Stored data -
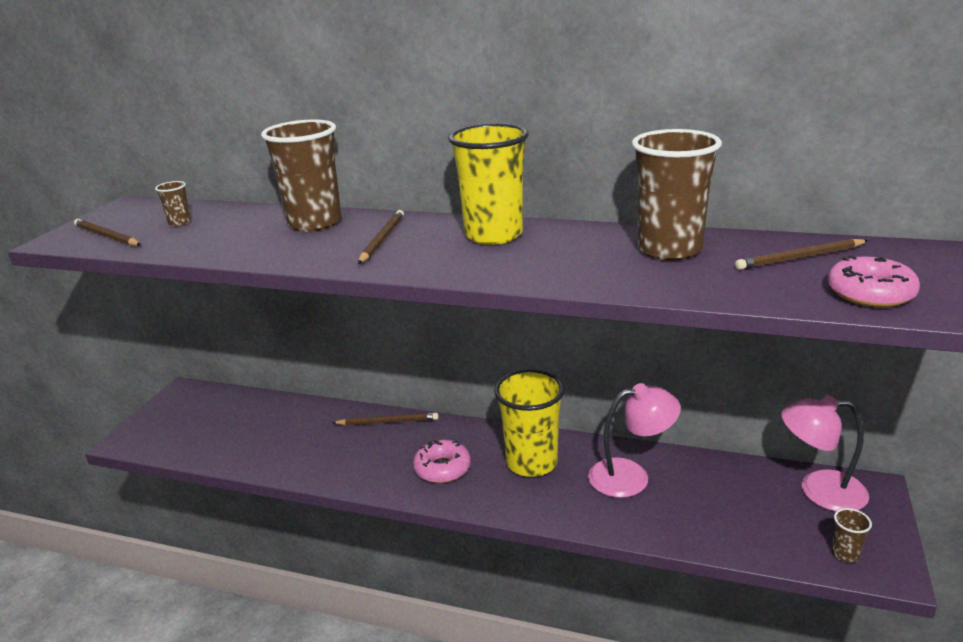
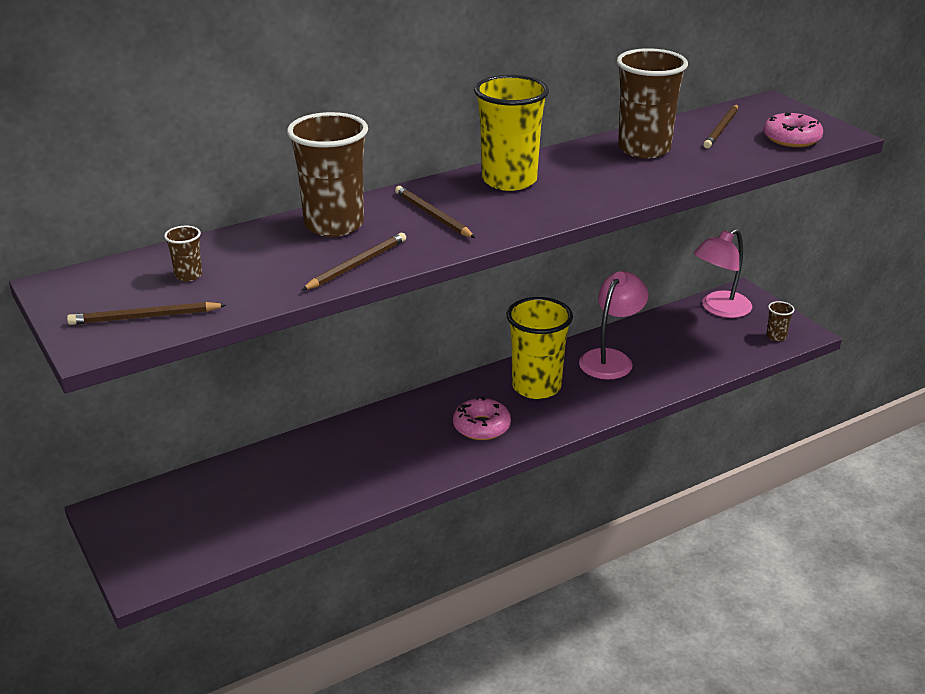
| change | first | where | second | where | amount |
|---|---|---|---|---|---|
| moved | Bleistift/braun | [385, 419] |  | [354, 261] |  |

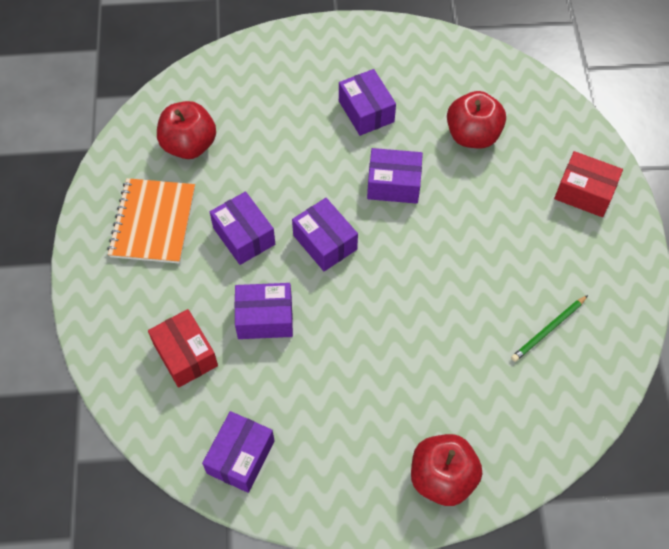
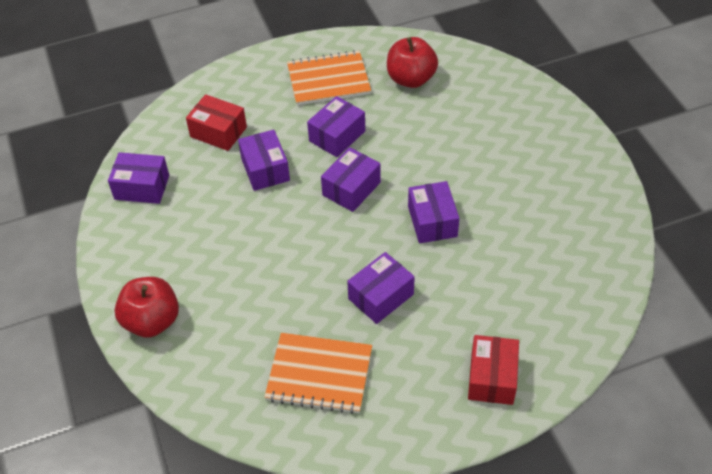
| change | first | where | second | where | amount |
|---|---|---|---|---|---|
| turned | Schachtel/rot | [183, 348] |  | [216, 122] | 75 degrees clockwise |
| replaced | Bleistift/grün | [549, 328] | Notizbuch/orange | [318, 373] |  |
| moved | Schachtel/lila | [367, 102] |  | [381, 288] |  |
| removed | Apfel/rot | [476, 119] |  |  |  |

--

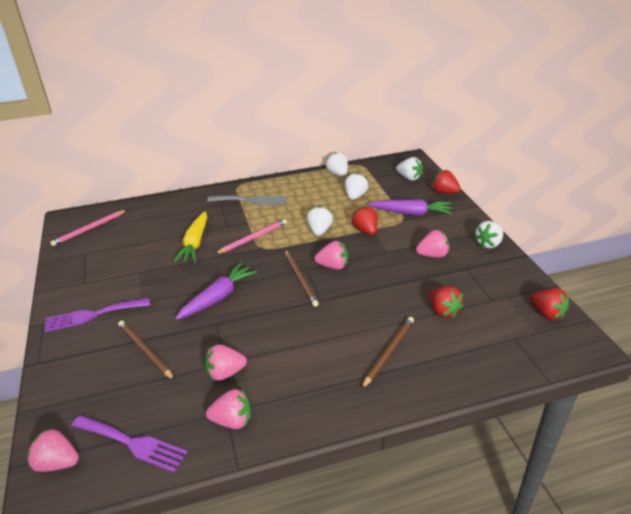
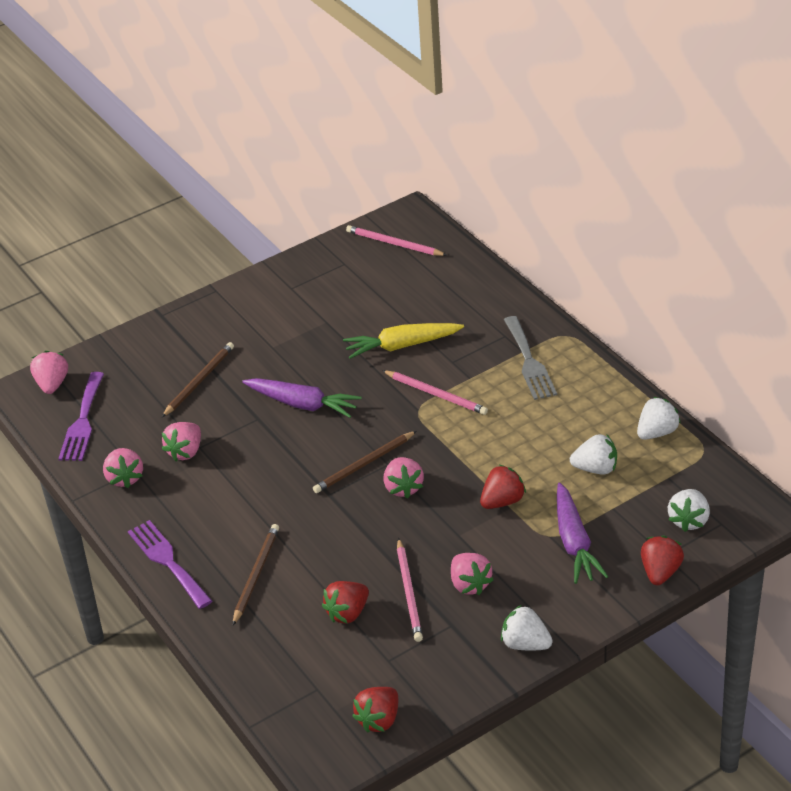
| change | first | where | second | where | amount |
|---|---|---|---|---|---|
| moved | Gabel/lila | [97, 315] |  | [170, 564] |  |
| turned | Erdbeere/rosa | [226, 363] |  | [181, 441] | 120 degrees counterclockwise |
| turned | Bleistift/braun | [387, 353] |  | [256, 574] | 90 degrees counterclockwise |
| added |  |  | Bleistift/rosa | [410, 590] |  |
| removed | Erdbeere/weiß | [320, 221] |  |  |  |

==

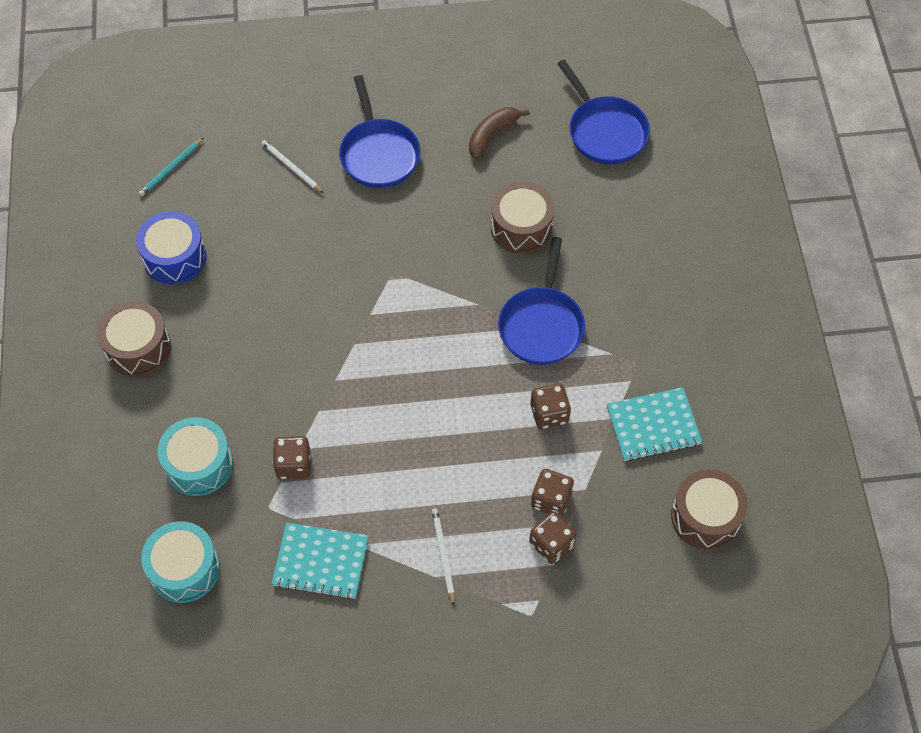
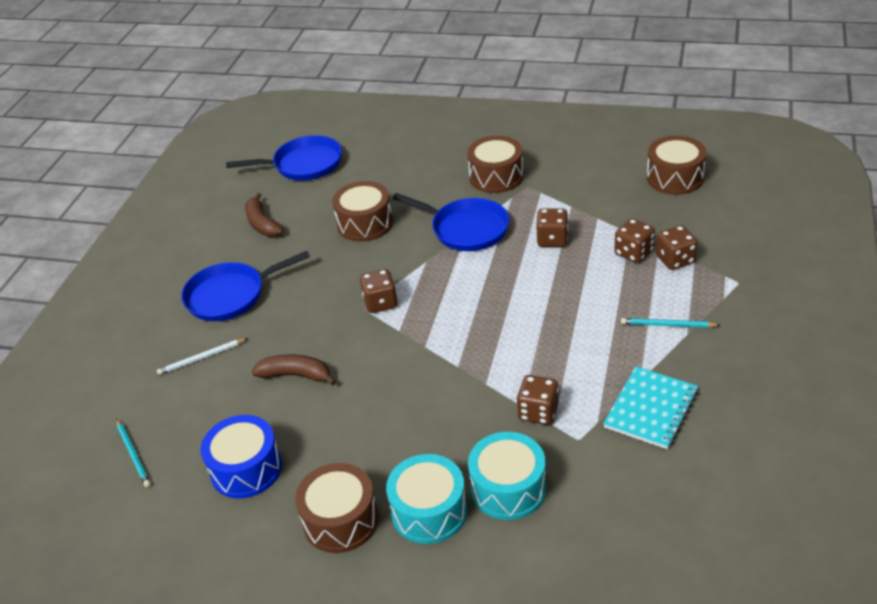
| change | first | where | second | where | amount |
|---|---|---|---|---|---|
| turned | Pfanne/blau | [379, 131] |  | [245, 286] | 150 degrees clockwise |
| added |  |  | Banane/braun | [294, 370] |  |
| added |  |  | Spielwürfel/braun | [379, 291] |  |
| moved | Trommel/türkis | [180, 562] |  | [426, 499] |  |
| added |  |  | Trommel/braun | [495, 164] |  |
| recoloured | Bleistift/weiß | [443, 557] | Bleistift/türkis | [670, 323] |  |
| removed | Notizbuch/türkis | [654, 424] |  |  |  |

Task details -
Reproduce the lines of the entries above from the one with "[294, 370] |" to the one with "removed | Notizbuch/türkis", both included, exactly and without any other line.

Written response -
| added |  |  | Banane/braun | [294, 370] |  |
| added |  |  | Spielwürfel/braun | [379, 291] |  |
| moved | Trommel/türkis | [180, 562] |  | [426, 499] |  |
| added |  |  | Trommel/braun | [495, 164] |  |
| recoloured | Bleistift/weiß | [443, 557] | Bleistift/türkis | [670, 323] |  |
| removed | Notizbuch/türkis | [654, 424] |  |  |  |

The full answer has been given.